____ Provided entries
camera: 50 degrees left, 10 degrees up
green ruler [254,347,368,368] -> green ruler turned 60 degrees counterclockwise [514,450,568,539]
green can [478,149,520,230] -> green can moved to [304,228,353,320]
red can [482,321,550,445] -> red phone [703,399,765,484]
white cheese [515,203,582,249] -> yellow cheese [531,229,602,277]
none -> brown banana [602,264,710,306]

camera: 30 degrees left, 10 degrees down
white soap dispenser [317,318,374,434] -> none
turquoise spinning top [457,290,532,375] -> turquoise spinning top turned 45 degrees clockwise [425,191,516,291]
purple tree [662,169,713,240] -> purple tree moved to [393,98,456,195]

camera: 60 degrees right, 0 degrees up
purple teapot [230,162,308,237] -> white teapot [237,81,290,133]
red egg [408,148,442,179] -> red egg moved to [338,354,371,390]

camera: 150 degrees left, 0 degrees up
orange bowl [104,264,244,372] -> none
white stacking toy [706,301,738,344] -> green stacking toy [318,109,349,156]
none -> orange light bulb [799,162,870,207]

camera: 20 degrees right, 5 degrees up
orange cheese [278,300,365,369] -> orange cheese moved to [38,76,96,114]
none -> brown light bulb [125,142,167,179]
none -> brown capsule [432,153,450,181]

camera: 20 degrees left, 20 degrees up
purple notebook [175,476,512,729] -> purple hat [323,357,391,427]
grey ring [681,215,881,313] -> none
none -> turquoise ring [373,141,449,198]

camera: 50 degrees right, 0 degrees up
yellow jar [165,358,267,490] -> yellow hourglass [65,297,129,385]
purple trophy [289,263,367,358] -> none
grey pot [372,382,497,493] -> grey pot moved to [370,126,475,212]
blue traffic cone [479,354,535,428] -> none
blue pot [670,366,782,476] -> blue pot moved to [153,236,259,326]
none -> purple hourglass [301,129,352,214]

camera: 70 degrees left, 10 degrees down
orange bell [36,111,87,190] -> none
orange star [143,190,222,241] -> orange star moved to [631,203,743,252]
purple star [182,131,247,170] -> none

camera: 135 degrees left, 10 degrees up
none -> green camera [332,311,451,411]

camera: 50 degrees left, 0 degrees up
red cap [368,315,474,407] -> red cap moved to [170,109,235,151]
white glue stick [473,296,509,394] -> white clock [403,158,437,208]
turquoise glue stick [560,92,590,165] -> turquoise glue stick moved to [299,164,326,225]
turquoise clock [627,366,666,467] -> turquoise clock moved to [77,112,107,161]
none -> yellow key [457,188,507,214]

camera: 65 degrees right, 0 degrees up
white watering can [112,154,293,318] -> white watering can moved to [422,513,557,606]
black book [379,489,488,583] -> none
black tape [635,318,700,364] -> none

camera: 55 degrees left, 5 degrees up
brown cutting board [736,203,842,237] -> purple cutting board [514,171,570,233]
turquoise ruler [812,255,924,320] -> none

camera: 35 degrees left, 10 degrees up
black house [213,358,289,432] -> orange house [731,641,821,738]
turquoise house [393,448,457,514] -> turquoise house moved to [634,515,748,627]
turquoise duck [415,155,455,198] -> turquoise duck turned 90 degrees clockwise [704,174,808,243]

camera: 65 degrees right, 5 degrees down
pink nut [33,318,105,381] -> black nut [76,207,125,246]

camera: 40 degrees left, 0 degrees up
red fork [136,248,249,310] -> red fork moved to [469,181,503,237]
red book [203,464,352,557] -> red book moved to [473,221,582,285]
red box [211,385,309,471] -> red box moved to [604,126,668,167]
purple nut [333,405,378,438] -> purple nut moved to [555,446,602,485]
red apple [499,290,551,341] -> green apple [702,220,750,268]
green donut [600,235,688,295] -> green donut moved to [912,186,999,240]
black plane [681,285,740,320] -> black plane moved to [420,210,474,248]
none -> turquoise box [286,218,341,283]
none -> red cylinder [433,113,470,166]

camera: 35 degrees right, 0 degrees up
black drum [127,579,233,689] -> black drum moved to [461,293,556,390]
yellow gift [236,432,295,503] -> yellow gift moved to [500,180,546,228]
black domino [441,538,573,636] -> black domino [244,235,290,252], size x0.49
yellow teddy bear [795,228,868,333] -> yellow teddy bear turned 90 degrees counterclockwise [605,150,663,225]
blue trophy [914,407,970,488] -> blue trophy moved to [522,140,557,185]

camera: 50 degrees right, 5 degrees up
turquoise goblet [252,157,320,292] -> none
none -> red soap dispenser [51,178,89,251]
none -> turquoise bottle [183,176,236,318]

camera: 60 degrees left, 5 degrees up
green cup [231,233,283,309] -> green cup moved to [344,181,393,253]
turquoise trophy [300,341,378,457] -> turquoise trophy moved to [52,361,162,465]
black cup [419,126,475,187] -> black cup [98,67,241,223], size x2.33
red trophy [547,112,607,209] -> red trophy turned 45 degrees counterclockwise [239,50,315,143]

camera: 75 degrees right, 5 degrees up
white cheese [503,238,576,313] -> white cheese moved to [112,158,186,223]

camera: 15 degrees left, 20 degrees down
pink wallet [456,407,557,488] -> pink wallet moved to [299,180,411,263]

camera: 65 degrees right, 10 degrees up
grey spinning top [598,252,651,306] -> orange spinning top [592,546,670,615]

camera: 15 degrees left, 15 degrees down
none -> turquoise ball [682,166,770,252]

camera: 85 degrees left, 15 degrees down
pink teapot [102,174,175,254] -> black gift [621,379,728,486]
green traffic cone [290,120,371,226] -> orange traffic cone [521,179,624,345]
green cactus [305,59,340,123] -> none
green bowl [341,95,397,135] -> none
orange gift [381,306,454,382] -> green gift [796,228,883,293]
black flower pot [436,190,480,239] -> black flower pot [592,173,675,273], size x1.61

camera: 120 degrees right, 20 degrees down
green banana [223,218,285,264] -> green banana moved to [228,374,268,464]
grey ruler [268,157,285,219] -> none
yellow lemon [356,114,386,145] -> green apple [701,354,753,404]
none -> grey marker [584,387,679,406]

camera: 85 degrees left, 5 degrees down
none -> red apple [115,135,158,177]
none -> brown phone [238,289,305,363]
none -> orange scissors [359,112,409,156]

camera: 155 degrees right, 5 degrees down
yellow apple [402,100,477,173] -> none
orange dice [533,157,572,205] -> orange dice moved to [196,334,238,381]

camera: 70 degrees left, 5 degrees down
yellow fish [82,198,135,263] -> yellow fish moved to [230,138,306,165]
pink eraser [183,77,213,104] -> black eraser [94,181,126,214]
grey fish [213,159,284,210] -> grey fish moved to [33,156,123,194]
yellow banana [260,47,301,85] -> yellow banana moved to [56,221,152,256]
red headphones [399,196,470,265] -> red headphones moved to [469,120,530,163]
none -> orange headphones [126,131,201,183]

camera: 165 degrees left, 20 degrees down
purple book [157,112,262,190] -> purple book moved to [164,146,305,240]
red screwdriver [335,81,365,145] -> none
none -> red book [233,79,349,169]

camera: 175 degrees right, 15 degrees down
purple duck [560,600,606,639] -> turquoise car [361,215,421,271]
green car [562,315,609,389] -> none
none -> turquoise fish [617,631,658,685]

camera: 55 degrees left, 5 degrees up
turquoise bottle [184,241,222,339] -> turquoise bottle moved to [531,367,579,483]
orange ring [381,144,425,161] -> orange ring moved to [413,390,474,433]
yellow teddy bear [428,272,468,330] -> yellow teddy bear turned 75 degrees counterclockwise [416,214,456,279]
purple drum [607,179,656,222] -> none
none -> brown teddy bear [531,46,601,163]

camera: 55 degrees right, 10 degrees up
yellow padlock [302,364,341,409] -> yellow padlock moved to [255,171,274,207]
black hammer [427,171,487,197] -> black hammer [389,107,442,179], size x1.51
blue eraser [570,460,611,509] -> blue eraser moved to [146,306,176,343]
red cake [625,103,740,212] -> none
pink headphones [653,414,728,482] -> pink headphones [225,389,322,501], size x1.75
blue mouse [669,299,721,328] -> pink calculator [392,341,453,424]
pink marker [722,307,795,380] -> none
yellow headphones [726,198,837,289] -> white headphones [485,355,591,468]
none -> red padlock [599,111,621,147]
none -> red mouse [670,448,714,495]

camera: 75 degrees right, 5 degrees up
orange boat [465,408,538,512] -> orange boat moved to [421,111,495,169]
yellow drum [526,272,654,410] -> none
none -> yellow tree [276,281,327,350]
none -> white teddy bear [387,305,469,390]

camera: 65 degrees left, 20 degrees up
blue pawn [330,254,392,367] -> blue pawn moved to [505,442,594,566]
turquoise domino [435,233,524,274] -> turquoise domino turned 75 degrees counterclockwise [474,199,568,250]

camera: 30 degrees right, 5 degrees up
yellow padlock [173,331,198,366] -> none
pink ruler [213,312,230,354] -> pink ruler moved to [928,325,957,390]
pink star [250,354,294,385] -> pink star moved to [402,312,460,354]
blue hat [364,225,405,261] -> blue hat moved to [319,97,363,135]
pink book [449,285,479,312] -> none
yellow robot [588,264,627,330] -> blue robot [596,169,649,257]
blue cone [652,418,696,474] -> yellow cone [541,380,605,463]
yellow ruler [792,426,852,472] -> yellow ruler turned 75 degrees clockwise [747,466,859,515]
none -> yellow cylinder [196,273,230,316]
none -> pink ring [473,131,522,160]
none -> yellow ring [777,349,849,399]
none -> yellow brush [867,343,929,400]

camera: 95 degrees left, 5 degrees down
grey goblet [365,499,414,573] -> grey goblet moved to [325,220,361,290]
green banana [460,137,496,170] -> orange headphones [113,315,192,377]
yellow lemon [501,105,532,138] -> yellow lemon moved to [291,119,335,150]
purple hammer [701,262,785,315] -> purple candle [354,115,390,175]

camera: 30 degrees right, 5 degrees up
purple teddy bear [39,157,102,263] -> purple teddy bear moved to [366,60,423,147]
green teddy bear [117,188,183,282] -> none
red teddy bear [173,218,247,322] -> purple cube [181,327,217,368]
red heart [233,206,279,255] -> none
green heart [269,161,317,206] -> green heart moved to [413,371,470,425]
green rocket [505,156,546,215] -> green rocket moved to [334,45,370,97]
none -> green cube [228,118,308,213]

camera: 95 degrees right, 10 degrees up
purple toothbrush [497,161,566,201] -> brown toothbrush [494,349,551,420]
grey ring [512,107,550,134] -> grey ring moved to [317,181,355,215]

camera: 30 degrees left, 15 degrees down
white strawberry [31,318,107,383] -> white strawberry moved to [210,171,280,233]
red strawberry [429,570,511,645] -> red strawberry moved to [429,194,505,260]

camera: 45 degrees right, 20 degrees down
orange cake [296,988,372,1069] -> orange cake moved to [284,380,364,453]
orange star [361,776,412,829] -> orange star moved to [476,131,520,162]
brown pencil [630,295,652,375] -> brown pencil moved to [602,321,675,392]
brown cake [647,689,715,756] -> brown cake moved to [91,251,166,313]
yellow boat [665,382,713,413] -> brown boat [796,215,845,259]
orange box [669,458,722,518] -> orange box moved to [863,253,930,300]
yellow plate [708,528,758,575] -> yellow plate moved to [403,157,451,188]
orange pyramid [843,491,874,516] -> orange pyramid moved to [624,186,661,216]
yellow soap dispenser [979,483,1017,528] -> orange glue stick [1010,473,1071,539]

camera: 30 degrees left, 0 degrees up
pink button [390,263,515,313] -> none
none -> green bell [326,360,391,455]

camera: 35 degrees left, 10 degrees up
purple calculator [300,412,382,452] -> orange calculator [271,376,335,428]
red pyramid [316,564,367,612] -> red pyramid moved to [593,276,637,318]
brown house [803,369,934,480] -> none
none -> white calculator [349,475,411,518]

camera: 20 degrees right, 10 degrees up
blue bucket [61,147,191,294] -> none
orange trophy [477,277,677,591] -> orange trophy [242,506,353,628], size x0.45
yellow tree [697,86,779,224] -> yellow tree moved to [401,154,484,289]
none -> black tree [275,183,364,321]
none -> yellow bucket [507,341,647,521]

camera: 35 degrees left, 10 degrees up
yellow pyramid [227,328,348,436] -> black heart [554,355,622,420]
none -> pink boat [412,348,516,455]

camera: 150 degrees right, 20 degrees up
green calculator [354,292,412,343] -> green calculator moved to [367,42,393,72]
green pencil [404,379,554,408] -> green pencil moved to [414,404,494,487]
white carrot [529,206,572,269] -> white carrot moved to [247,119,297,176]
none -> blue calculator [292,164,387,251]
________
=== What this task involves ===
Given the data above, transcribe exactly the lines from the one containing "none -> red cylinder [433,113,470,166]" down to the one containing "camera: 65 degrees right, 10 degrees up", and no others.

=== Task solution ===
none -> red cylinder [433,113,470,166]

camera: 35 degrees right, 0 degrees up
black drum [127,579,233,689] -> black drum moved to [461,293,556,390]
yellow gift [236,432,295,503] -> yellow gift moved to [500,180,546,228]
black domino [441,538,573,636] -> black domino [244,235,290,252], size x0.49
yellow teddy bear [795,228,868,333] -> yellow teddy bear turned 90 degrees counterclockwise [605,150,663,225]
blue trophy [914,407,970,488] -> blue trophy moved to [522,140,557,185]

camera: 50 degrees right, 5 degrees up
turquoise goblet [252,157,320,292] -> none
none -> red soap dispenser [51,178,89,251]
none -> turquoise bottle [183,176,236,318]

camera: 60 degrees left, 5 degrees up
green cup [231,233,283,309] -> green cup moved to [344,181,393,253]
turquoise trophy [300,341,378,457] -> turquoise trophy moved to [52,361,162,465]
black cup [419,126,475,187] -> black cup [98,67,241,223], size x2.33
red trophy [547,112,607,209] -> red trophy turned 45 degrees counterclockwise [239,50,315,143]

camera: 75 degrees right, 5 degrees up
white cheese [503,238,576,313] -> white cheese moved to [112,158,186,223]

camera: 15 degrees left, 20 degrees down
pink wallet [456,407,557,488] -> pink wallet moved to [299,180,411,263]

camera: 65 degrees right, 10 degrees up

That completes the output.